──────── Records ────────
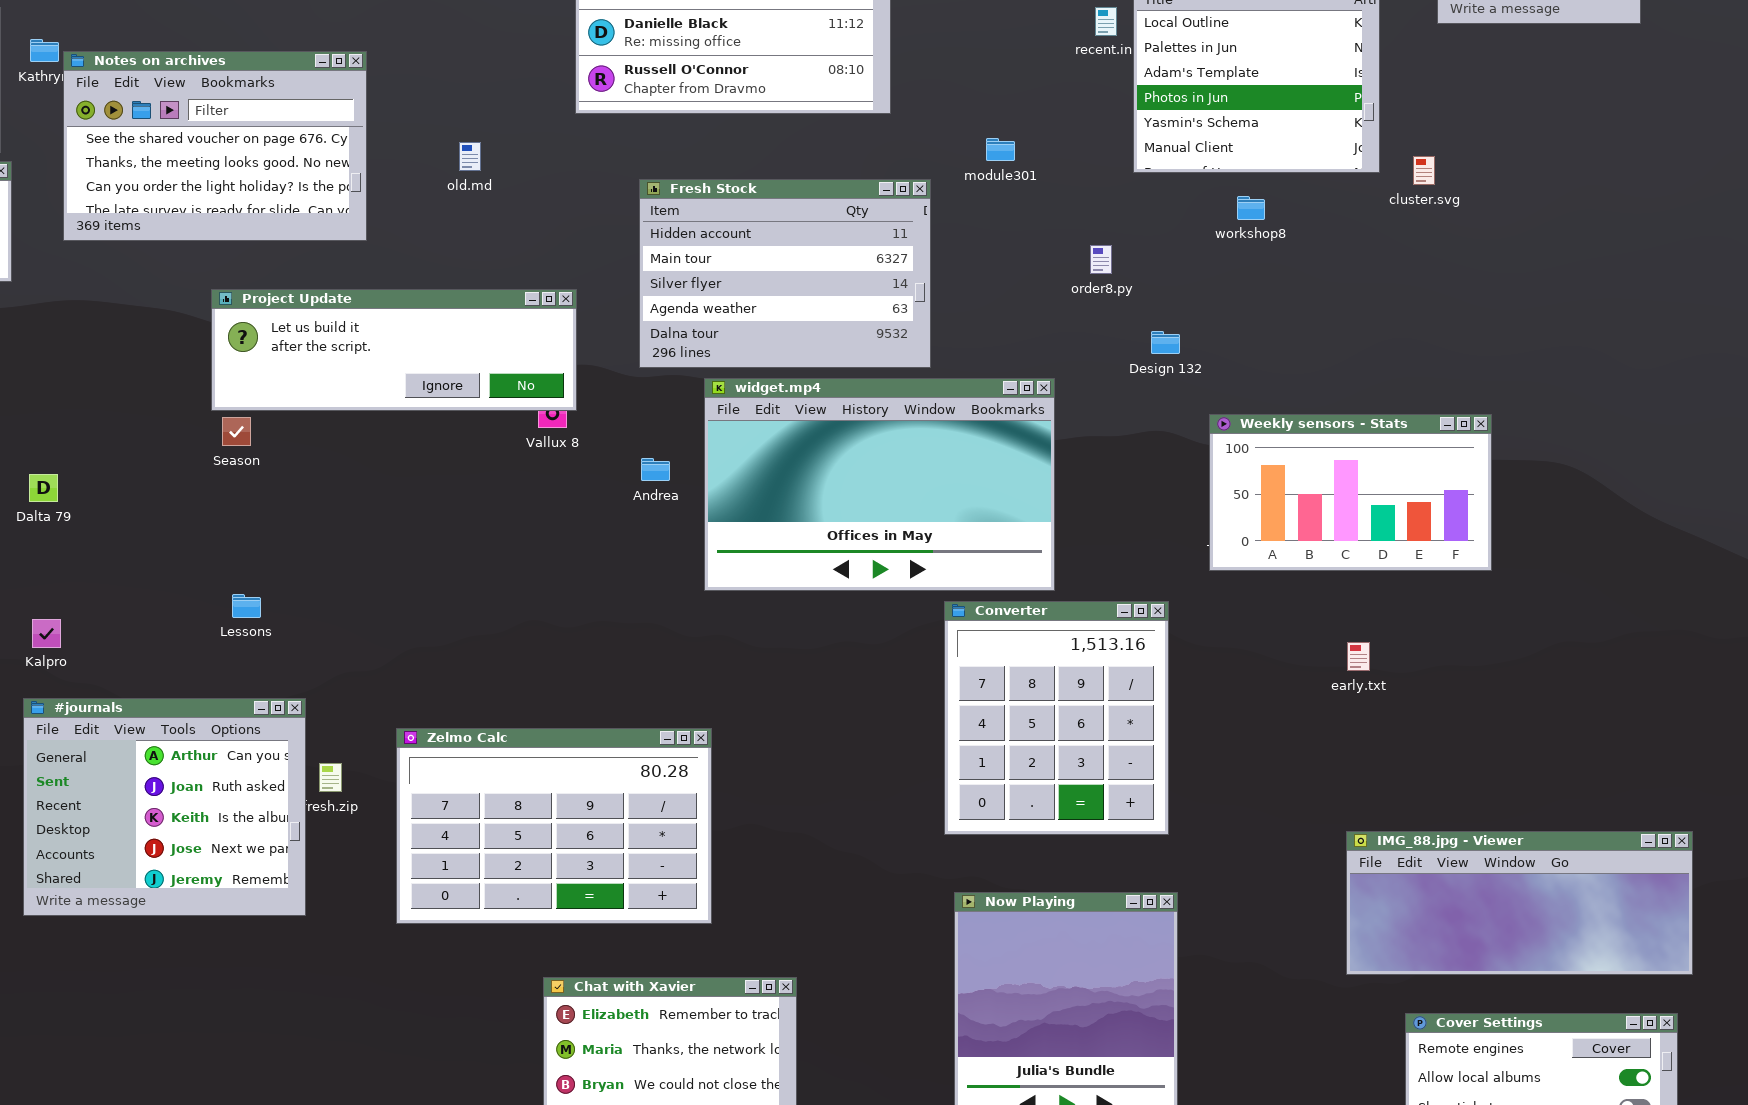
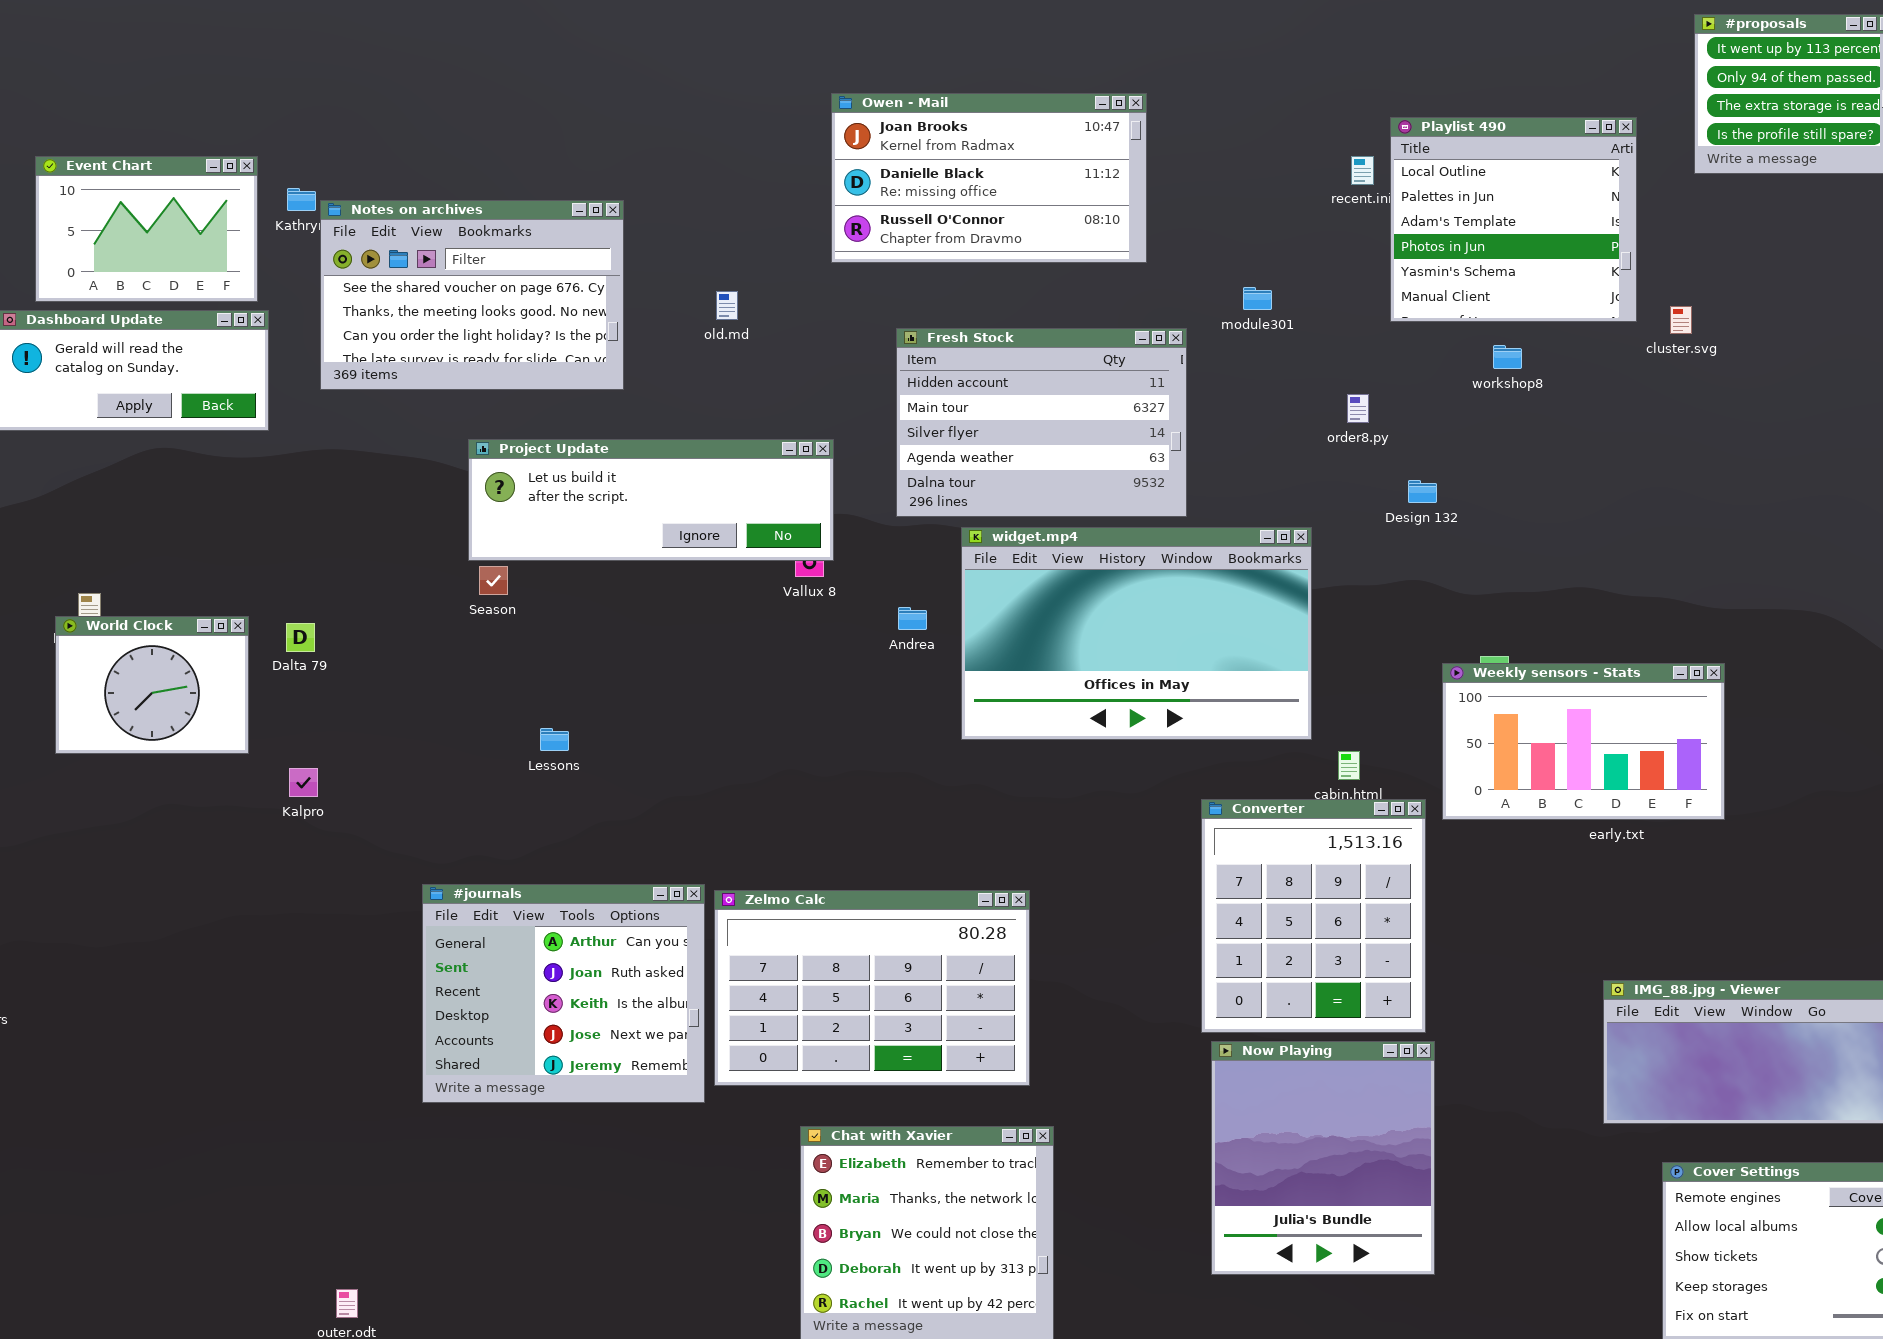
Weekly sensors - Stats: [1209,414,1492,571] -> [1442,663,1725,820], moved
Lessons: [232,594,261,618] -> [540,728,569,751], moved
Converter: [944,601,1169,835] -> [1201,799,1426,1033], moved
#journals: [23,698,306,916] -> [422,884,705,1103], moved
Zelmo Calc: [396,728,712,924] -> [714,890,1030,1086], moved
────────
* Task to complete *
This exercise asks for the line with "#journals: [23,698,306,916] ->" and all lines after it through the end of the records above, retyped exactly and with nothing else.

* Output *
#journals: [23,698,306,916] -> [422,884,705,1103], moved
Zelmo Calc: [396,728,712,924] -> [714,890,1030,1086], moved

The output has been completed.